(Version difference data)
■ ■ ■ ■ ■

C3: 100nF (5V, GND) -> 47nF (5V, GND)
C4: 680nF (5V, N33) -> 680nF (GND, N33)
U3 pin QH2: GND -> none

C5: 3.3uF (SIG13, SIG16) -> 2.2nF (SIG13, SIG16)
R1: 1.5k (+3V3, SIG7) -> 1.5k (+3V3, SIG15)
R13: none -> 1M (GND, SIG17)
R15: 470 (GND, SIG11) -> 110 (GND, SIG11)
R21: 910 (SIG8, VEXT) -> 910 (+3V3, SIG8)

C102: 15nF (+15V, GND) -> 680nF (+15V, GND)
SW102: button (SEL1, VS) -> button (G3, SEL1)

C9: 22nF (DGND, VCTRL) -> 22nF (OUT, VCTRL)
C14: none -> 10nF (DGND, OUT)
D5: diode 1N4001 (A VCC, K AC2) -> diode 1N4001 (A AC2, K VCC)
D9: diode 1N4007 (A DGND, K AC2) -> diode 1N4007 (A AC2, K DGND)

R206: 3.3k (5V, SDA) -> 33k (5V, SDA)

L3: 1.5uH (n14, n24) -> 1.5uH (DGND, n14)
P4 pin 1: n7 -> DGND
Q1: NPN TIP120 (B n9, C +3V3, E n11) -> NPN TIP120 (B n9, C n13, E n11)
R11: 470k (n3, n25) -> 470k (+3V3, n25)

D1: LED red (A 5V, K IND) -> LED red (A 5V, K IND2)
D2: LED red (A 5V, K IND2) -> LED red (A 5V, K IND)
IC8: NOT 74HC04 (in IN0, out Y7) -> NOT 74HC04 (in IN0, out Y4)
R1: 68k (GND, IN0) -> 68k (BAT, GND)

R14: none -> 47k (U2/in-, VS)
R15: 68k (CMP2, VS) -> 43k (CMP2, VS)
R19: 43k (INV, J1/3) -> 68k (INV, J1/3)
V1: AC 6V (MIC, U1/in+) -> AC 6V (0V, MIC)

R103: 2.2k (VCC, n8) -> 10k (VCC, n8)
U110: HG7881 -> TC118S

■ ■ ■ ■ ■

● **Work to be completed**:
After finding the line that contains "D9: diode 1N4007" in the records above, copy that line and each one after it exactly, through the final line.

● **Solution**:
D9: diode 1N4007 (A DGND, K AC2) -> diode 1N4007 (A AC2, K DGND)

R206: 3.3k (5V, SDA) -> 33k (5V, SDA)

L3: 1.5uH (n14, n24) -> 1.5uH (DGND, n14)
P4 pin 1: n7 -> DGND
Q1: NPN TIP120 (B n9, C +3V3, E n11) -> NPN TIP120 (B n9, C n13, E n11)
R11: 470k (n3, n25) -> 470k (+3V3, n25)

D1: LED red (A 5V, K IND) -> LED red (A 5V, K IND2)
D2: LED red (A 5V, K IND2) -> LED red (A 5V, K IND)
IC8: NOT 74HC04 (in IN0, out Y7) -> NOT 74HC04 (in IN0, out Y4)
R1: 68k (GND, IN0) -> 68k (BAT, GND)

R14: none -> 47k (U2/in-, VS)
R15: 68k (CMP2, VS) -> 43k (CMP2, VS)
R19: 43k (INV, J1/3) -> 68k (INV, J1/3)
V1: AC 6V (MIC, U1/in+) -> AC 6V (0V, MIC)

R103: 2.2k (VCC, n8) -> 10k (VCC, n8)
U110: HG7881 -> TC118S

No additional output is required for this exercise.